_REQUIREMENTS_
Copy out every one of the records below word for word, changing nothing.

_AVAILABLE RECORDS_

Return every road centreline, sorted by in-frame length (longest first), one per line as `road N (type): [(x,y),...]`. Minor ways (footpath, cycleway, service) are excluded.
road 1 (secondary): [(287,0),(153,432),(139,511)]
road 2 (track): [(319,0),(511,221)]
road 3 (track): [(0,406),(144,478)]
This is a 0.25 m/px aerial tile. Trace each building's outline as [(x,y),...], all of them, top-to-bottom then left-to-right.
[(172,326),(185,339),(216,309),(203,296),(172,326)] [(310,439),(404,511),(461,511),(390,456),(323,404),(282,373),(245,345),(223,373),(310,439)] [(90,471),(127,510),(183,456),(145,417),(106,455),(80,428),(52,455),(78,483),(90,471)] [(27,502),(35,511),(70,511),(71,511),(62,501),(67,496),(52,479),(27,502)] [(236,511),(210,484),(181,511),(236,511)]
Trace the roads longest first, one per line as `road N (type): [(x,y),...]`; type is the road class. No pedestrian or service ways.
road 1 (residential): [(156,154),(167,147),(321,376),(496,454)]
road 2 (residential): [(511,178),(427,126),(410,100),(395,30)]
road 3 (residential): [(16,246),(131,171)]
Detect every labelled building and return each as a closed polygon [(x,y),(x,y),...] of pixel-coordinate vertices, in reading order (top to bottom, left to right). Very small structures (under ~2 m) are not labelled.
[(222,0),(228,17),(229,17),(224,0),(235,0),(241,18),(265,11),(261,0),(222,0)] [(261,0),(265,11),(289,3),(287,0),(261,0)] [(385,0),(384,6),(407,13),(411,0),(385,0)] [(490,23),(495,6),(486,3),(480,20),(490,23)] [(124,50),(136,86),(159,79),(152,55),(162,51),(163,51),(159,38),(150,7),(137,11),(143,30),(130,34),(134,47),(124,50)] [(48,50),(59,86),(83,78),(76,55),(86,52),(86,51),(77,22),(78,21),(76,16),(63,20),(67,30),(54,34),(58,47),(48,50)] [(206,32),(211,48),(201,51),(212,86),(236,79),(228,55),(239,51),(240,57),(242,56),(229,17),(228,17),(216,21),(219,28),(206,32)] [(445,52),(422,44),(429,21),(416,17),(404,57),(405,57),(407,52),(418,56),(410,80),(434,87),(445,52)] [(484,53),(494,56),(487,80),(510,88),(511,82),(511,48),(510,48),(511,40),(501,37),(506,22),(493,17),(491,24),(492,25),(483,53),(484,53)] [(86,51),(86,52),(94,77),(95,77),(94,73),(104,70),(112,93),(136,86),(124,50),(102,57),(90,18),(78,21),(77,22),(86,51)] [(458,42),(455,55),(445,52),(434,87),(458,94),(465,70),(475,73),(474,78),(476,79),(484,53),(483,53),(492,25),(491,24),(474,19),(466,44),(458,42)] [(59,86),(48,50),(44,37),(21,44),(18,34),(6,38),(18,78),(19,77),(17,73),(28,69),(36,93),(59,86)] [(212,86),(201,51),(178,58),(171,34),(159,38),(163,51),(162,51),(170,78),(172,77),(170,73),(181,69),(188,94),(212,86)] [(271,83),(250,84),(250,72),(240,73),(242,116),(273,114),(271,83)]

_EXERCISE RESULT_
Return every road centreline, sorted by in-frame length (longest first), one per line as `road N (type): [(x,y),...]`. Minor ways (footpath, cycleway, service) are excluded.
road 1 (secondary): [(287,0),(153,432),(139,511)]
road 2 (track): [(319,0),(511,221)]
road 3 (track): [(0,406),(144,478)]
This is a 0.25 m/px aerial tile. Trace each building's outline as [(x,y),...], all of them, top-to-bottom then left-to-right.
[(172,326),(185,339),(216,309),(203,296),(172,326)] [(310,439),(404,511),(461,511),(390,456),(323,404),(282,373),(245,345),(223,373),(310,439)] [(90,471),(127,510),(183,456),(145,417),(106,455),(80,428),(52,455),(78,483),(90,471)] [(27,502),(35,511),(70,511),(71,511),(62,501),(67,496),(52,479),(27,502)] [(236,511),(210,484),(181,511),(236,511)]
Trace the roads longest first, one per line as `road N (type): [(x,y),...]`; type is the road class. No pedestrian or service ways.
road 1 (residential): [(156,154),(167,147),(321,376),(496,454)]
road 2 (residential): [(511,178),(427,126),(410,100),(395,30)]
road 3 (residential): [(16,246),(131,171)]
Detect every labelled building and return each as a closed polygon [(x,y),(x,y),...] of pixel-coordinate vertices, in reading order (top to bottom, left to right). Very small structures (under ~2 m) are not labelled.
[(222,0),(228,17),(229,17),(224,0),(235,0),(241,18),(265,11),(261,0),(222,0)] [(261,0),(265,11),(289,3),(287,0),(261,0)] [(385,0),(384,6),(407,13),(411,0),(385,0)] [(490,23),(495,6),(486,3),(480,20),(490,23)] [(124,50),(136,86),(159,79),(152,55),(162,51),(163,51),(159,38),(150,7),(137,11),(143,30),(130,34),(134,47),(124,50)] [(48,50),(59,86),(83,78),(76,55),(86,52),(86,51),(77,22),(78,21),(76,16),(63,20),(67,30),(54,34),(58,47),(48,50)] [(206,32),(211,48),(201,51),(212,86),(236,79),(228,55),(239,51),(240,57),(242,56),(229,17),(228,17),(216,21),(219,28),(206,32)] [(445,52),(422,44),(429,21),(416,17),(404,57),(405,57),(407,52),(418,56),(410,80),(434,87),(445,52)] [(484,53),(494,56),(487,80),(510,88),(511,82),(511,48),(510,48),(511,40),(501,37),(506,22),(493,17),(491,24),(492,25),(483,53),(484,53)] [(86,51),(86,52),(94,77),(95,77),(94,73),(104,70),(112,93),(136,86),(124,50),(102,57),(90,18),(78,21),(77,22),(86,51)] [(458,42),(455,55),(445,52),(434,87),(458,94),(465,70),(475,73),(474,78),(476,79),(484,53),(483,53),(492,25),(491,24),(474,19),(466,44),(458,42)] [(59,86),(48,50),(44,37),(21,44),(18,34),(6,38),(18,78),(19,77),(17,73),(28,69),(36,93),(59,86)] [(212,86),(201,51),(178,58),(171,34),(159,38),(163,51),(162,51),(170,78),(172,77),(170,73),(181,69),(188,94),(212,86)] [(271,83),(250,84),(250,72),(240,73),(242,116),(273,114),(271,83)]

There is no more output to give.